▶ **What you should do**:
Everything from the line holding "(313, 188) = (383, 186): none" to the end of the data must be reproduced exactly; include both boundary lines and nothing else.

▶ **Data segment**:
★ ★ ★ ★ ★

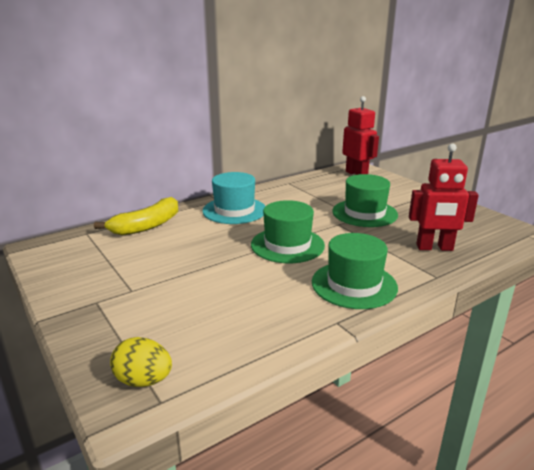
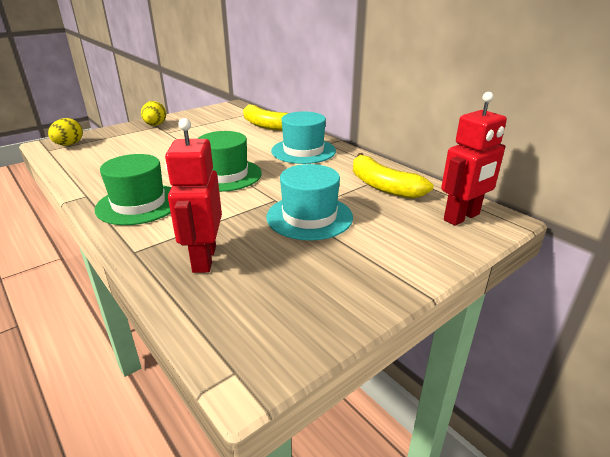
camera: 85 degrees right, 5 degrees up
(90, 304) = (155, 125): none -> yellow egg
(313, 188) = (383, 186): none -> yellow banana
(364, 213) = (309, 217): green hat -> turquoise hat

★ ★ ★ ★ ★

▶ **Exercise answer**:
(313, 188) = (383, 186): none -> yellow banana
(364, 213) = (309, 217): green hat -> turquoise hat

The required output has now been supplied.